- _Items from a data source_
= = = =

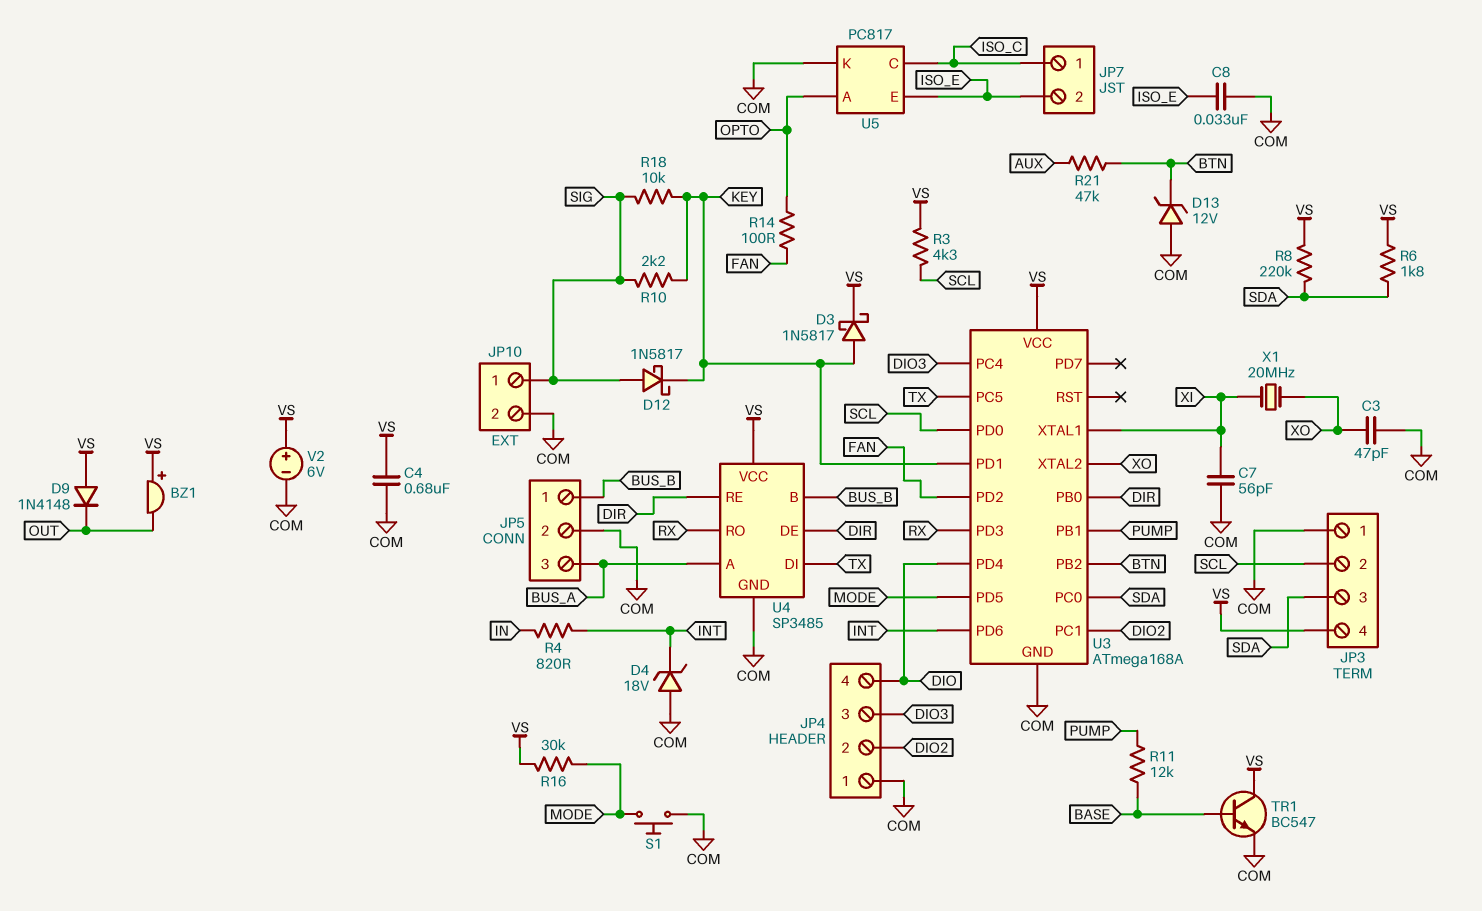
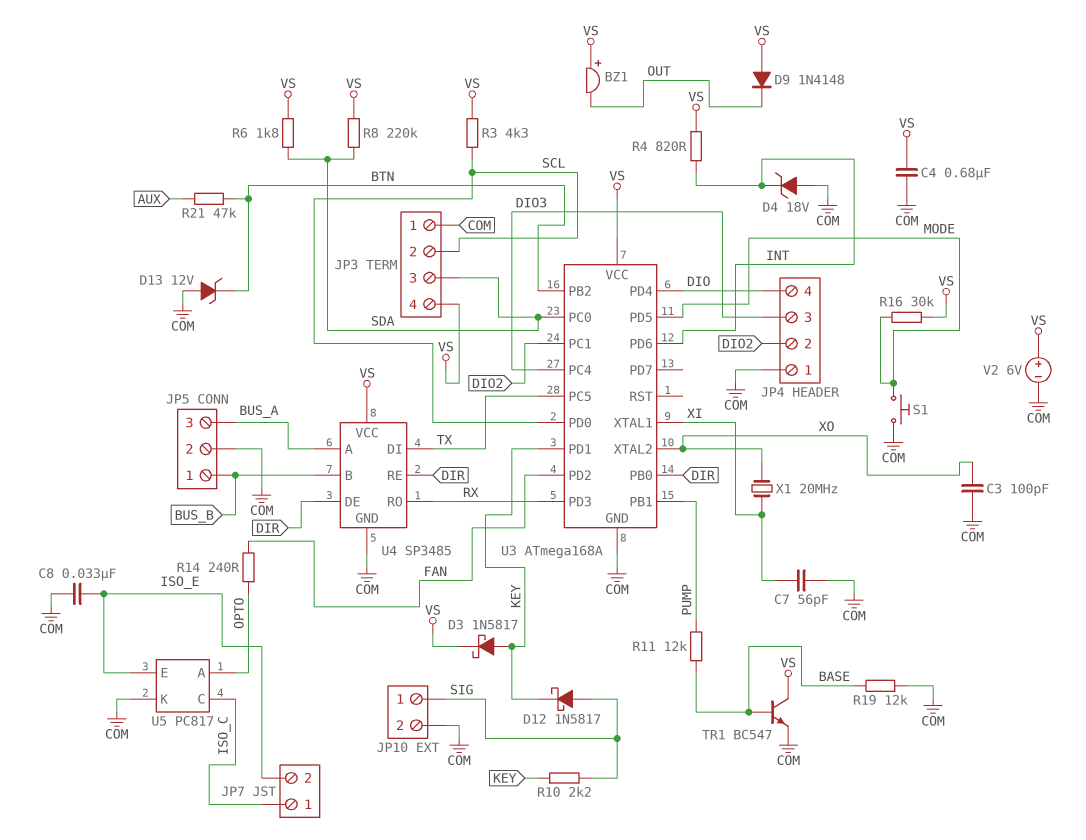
C3: 47pF (COM, XO) -> 100pF (COM, XO)
R4: 820 (IN, INT) -> 820 (INT, VS)
R14: 100 (FAN, OPTO) -> 240 (FAN, OPTO)
R18: 10k (KEY, SIG) -> none
R19: none -> 12k (BASE, COM)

= = = =

- _What you should do_
All lines from the one that holds "R4: 820 (IN, INT) -> 820 (INT, VS)" through the end of the records are to be returned exactly, including both boundary lines, and no others.

- _Result below_
R4: 820 (IN, INT) -> 820 (INT, VS)
R14: 100 (FAN, OPTO) -> 240 (FAN, OPTO)
R18: 10k (KEY, SIG) -> none
R19: none -> 12k (BASE, COM)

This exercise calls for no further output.